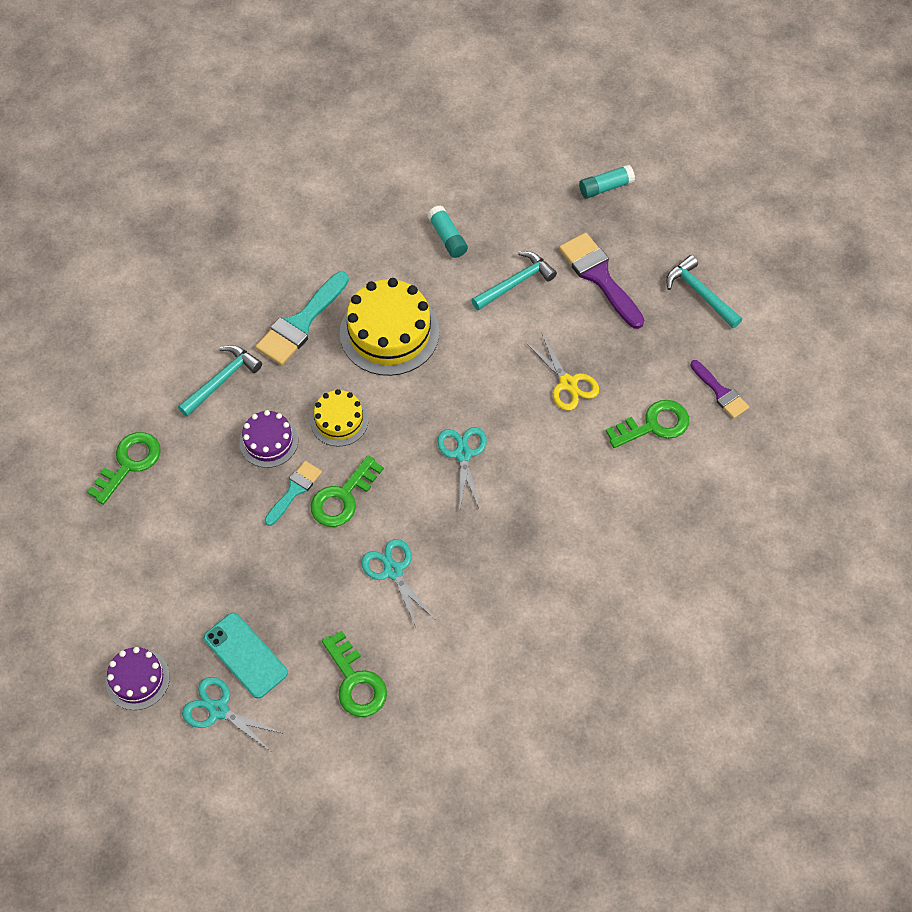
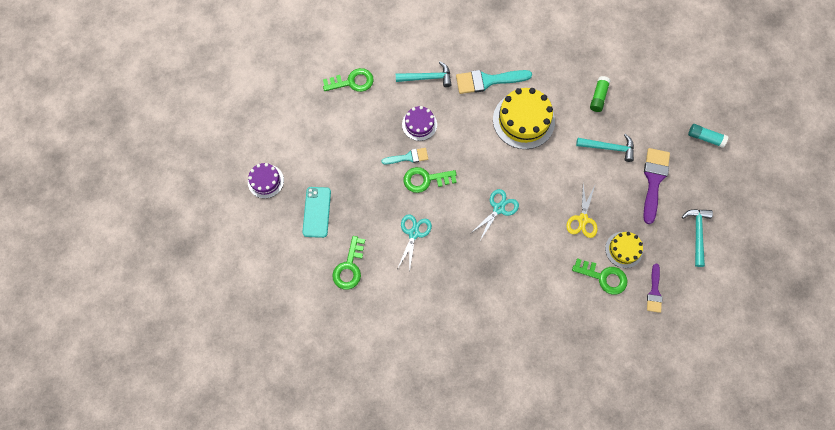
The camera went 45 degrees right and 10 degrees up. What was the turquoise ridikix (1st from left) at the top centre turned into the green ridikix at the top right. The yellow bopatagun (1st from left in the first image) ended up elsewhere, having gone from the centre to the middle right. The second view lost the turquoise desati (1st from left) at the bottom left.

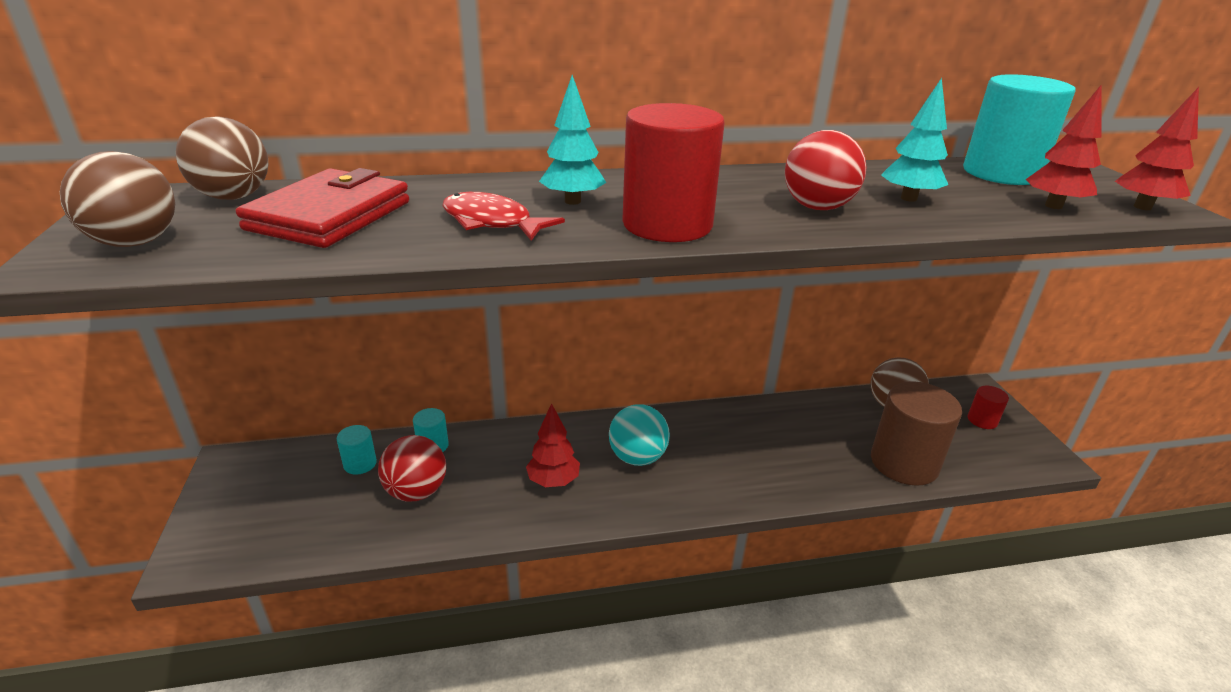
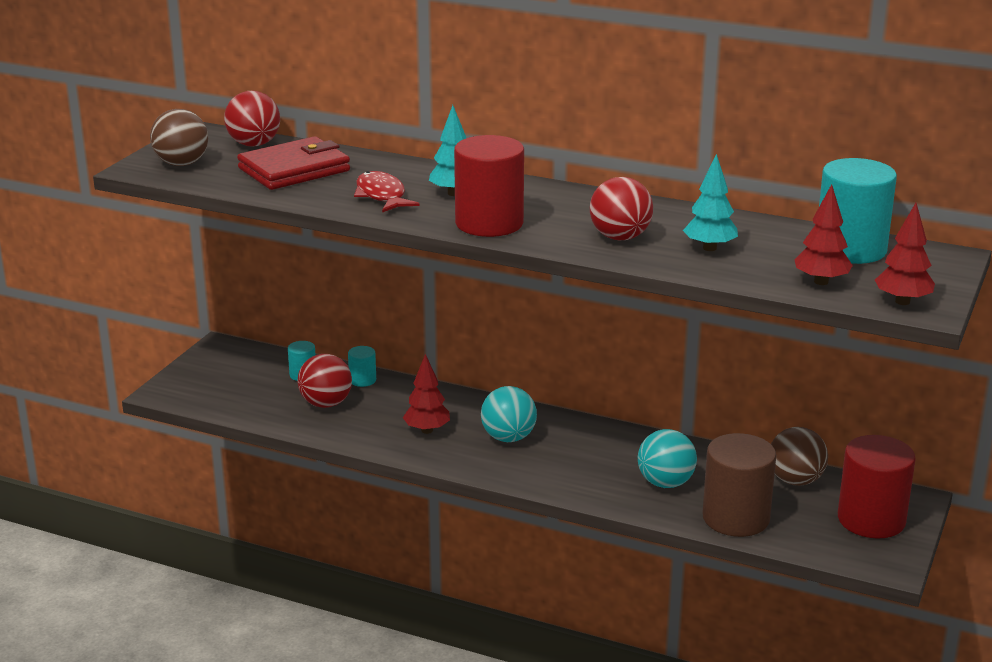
The camera went 35 degrees right and 5 degrees down. What was the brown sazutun (2nd from left) at the top left turned into the red sazutun (1st from left) at the top left. The size of the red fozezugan (2nd from left) at the middle right changed by a factor of 2.14. The second view gained the turquoise sazutun (2nd from left) at the bottom right.

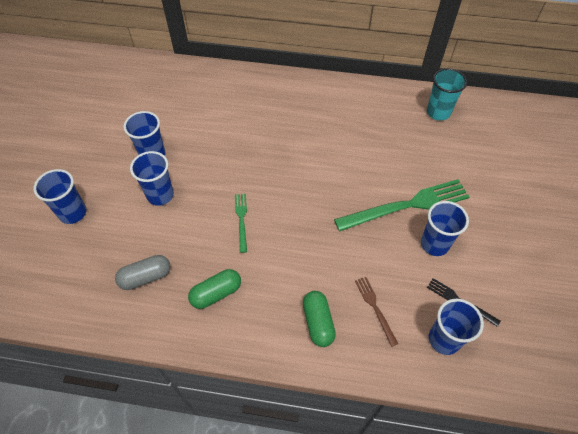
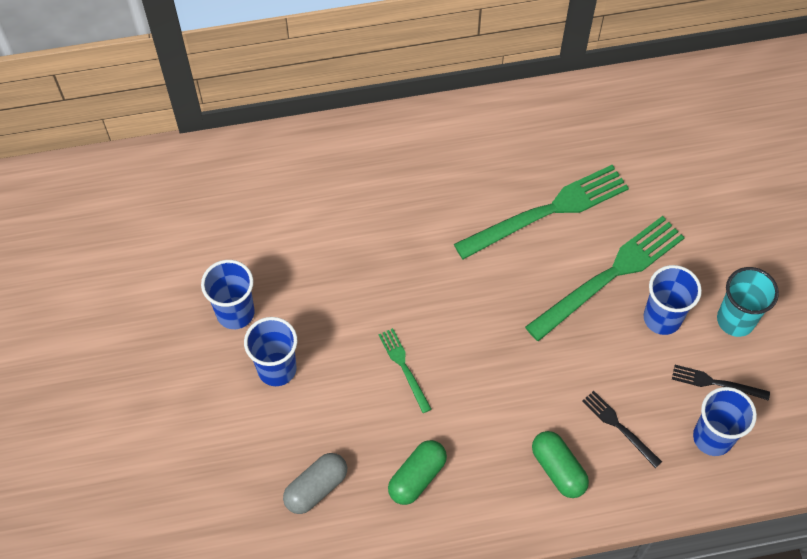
The camera went 20 degrees left and 5 degrees up. The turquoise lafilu ended up elsewhere, having gone from the top right to the middle right. The second view lost the blue lafilu (1st from left) at the middle left. What was the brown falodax at the bottom centre turned into the black falodax (1st from left) at the bottom right. The second view gained the green falodax (2nd from left) at the middle right.

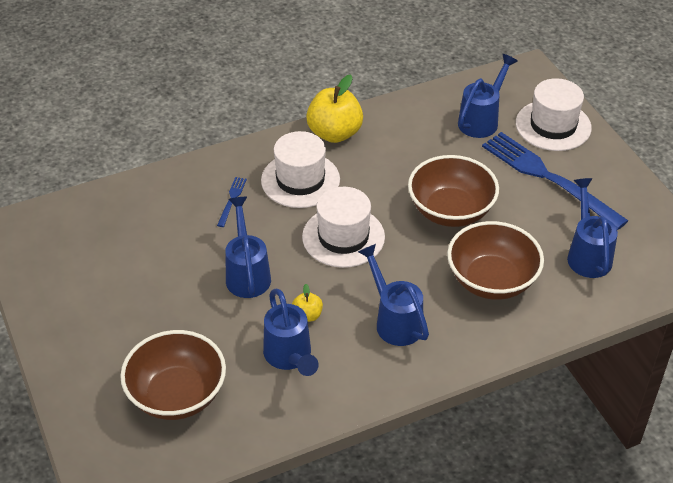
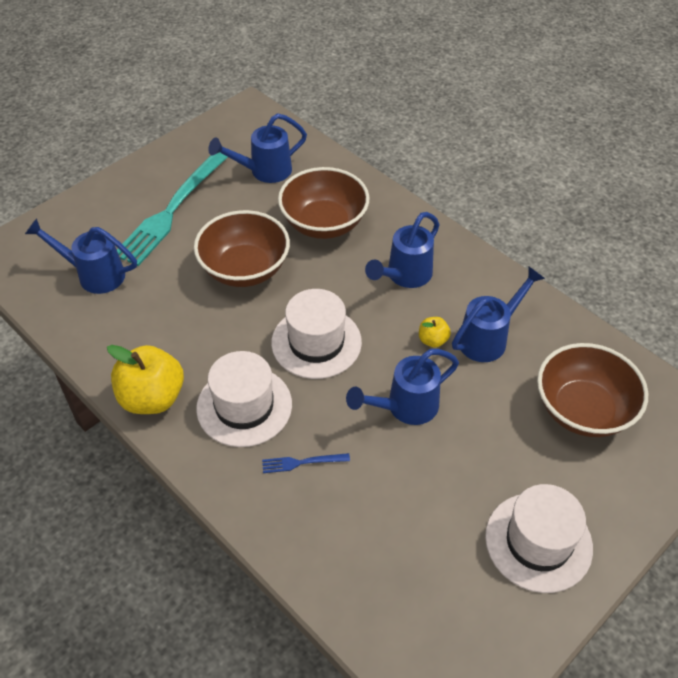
The camera went 110 degrees left and 5 degrees up. The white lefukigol (3rd from left) ended up elsewhere, having gone from the top right to the bottom right. What was the blue falodax (2nd from left) at the middle right turned into the turquoise falodax at the top left.

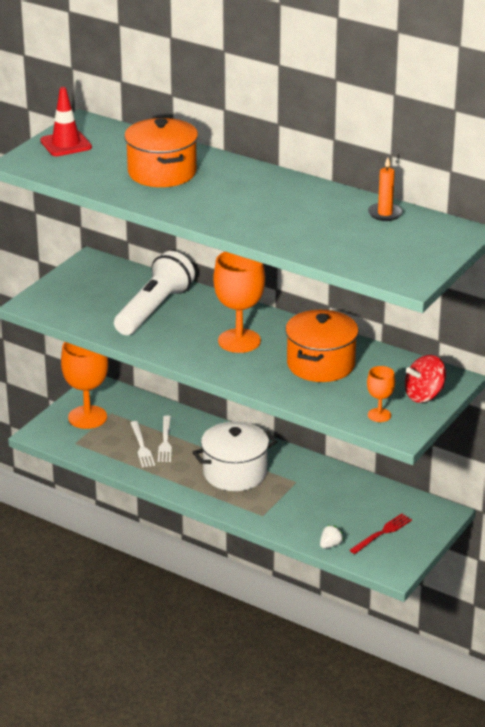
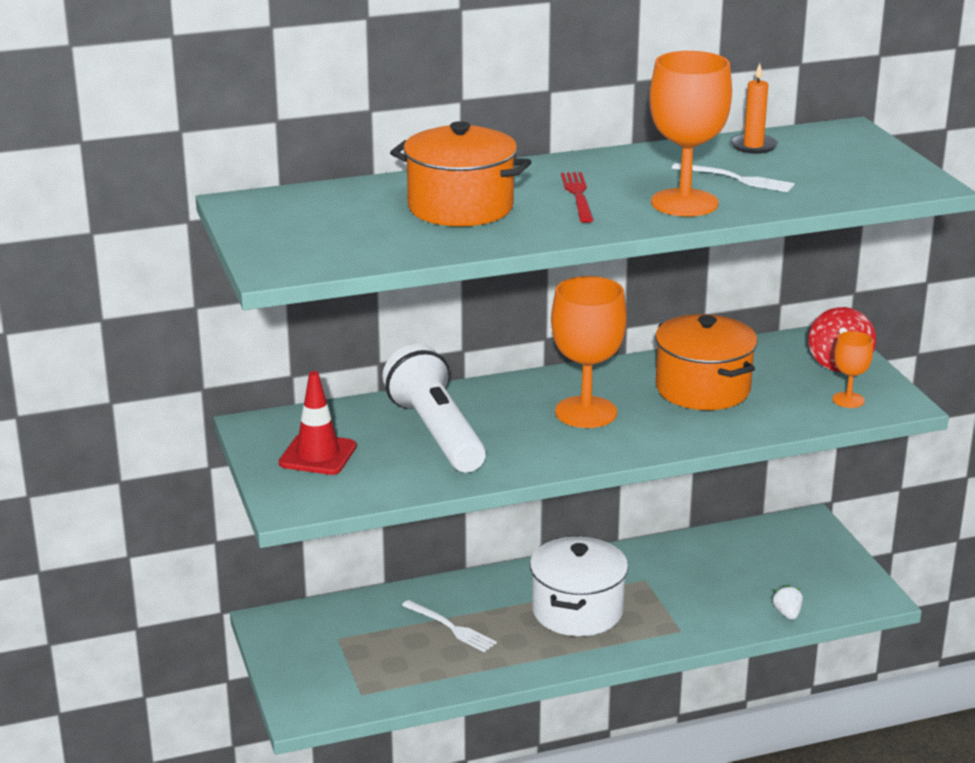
The camera went 50 degrees left and 5 degrees down. The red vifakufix ended up elsewhere, having gone from the top left to the middle left. The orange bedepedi (1st from left in the first image) ended up elsewhere, having gone from the middle left to the top right. The white falodax (1st from left in the first image) ended up elsewhere, having gone from the middle left to the top right. The red falodax ended up elsewhere, having gone from the bottom right to the top centre.

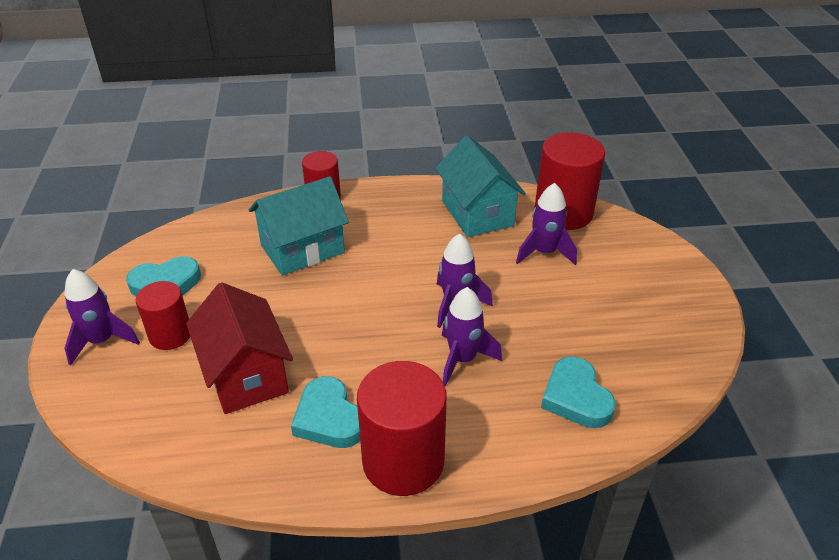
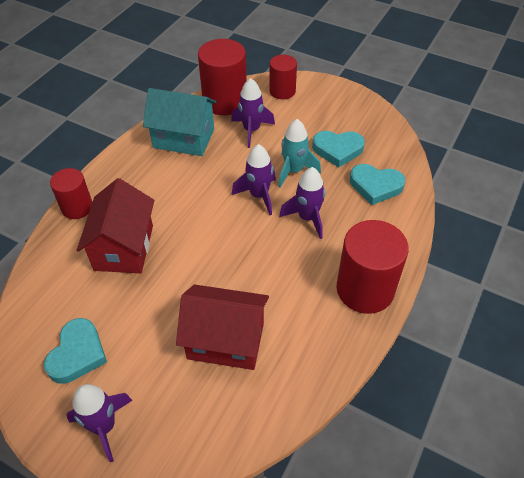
The camera went 55 degrees left and 10 degrees up. What was the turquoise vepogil (1st from left) at the centre turned into the red vepogil (1st from left) at the middle left. The red fozezugan (1st from left in the first image) ended up elsewhere, having gone from the middle left to the top centre. The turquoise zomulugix (2nd from left) ended up elsewhere, having gone from the bottom centre to the top centre. The second view gained the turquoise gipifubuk at the top centre.

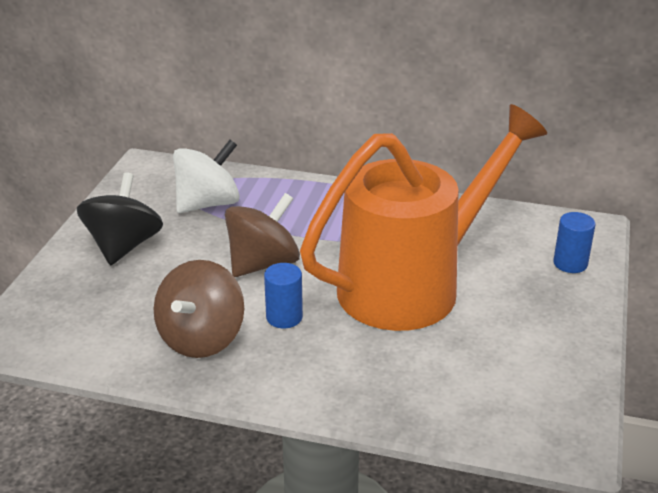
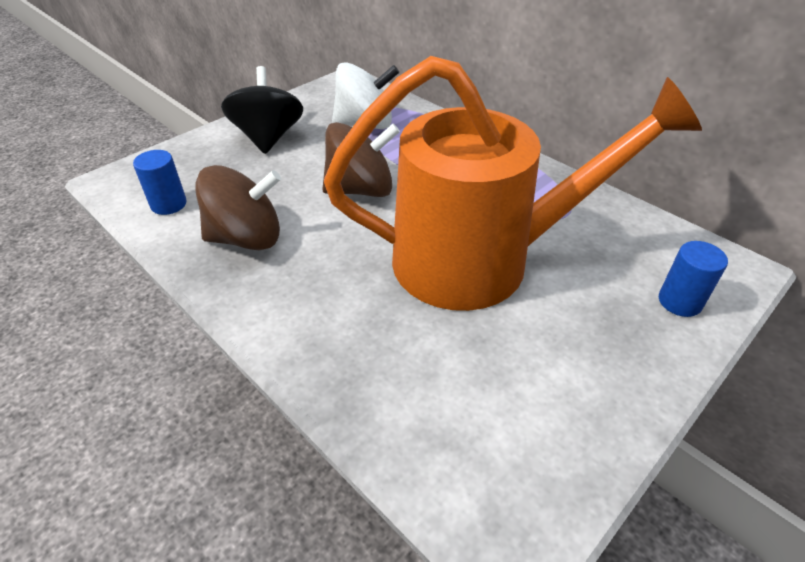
The camera went 30 degrees right and 10 degrees up. The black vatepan at the middle left ended up facing another way, 45 degrees counterclockwise from before. The brown vatepan (1st from left) at the middle left ended up facing another way, 150 degrees counterclockwise from before. The blue fozezugan (1st from left) ended up elsewhere, having gone from the centre to the top left.

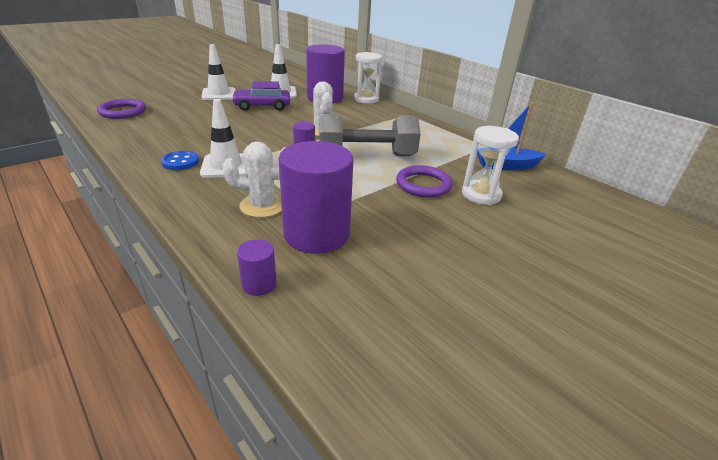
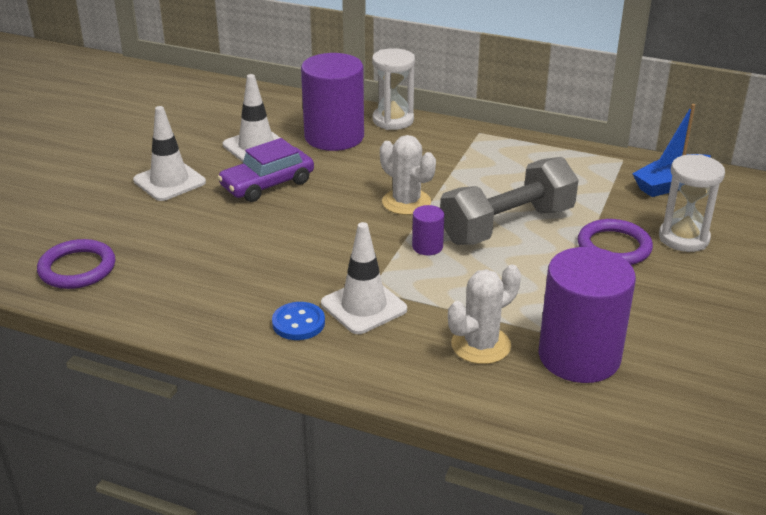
The camera went 25 degrees left and 0 degrees up. The second view lost the purple fozezugan (1st from left) at the centre.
----
▸ Your assignment:
Each record must be repeated verbatim, and no picture may appear in the copy.

▸ Solution to this exercise:
The camera went 45 degrees right and 10 degrees up. What was the turquoise ridikix (1st from left) at the top centre turned into the green ridikix at the top right. The yellow bopatagun (1st from left in the first image) ended up elsewhere, having gone from the centre to the middle right. The second view lost the turquoise desati (1st from left) at the bottom left.

The camera went 35 degrees right and 5 degrees down. What was the brown sazutun (2nd from left) at the top left turned into the red sazutun (1st from left) at the top left. The size of the red fozezugan (2nd from left) at the middle right changed by a factor of 2.14. The second view gained the turquoise sazutun (2nd from left) at the bottom right.

The camera went 20 degrees left and 5 degrees up. The turquoise lafilu ended up elsewhere, having gone from the top right to the middle right. The second view lost the blue lafilu (1st from left) at the middle left. What was the brown falodax at the bottom centre turned into the black falodax (1st from left) at the bottom right. The second view gained the green falodax (2nd from left) at the middle right.

The camera went 110 degrees left and 5 degrees up. The white lefukigol (3rd from left) ended up elsewhere, having gone from the top right to the bottom right. What was the blue falodax (2nd from left) at the middle right turned into the turquoise falodax at the top left.

The camera went 50 degrees left and 5 degrees down. The red vifakufix ended up elsewhere, having gone from the top left to the middle left. The orange bedepedi (1st from left in the first image) ended up elsewhere, having gone from the middle left to the top right. The white falodax (1st from left in the first image) ended up elsewhere, having gone from the middle left to the top right. The red falodax ended up elsewhere, having gone from the bottom right to the top centre.

The camera went 55 degrees left and 10 degrees up. What was the turquoise vepogil (1st from left) at the centre turned into the red vepogil (1st from left) at the middle left. The red fozezugan (1st from left in the first image) ended up elsewhere, having gone from the middle left to the top centre. The turquoise zomulugix (2nd from left) ended up elsewhere, having gone from the bottom centre to the top centre. The second view gained the turquoise gipifubuk at the top centre.

The camera went 30 degrees right and 10 degrees up. The black vatepan at the middle left ended up facing another way, 45 degrees counterclockwise from before. The brown vatepan (1st from left) at the middle left ended up facing another way, 150 degrees counterclockwise from before. The blue fozezugan (1st from left) ended up elsewhere, having gone from the centre to the top left.

The camera went 25 degrees left and 0 degrees up. The second view lost the purple fozezugan (1st from left) at the centre.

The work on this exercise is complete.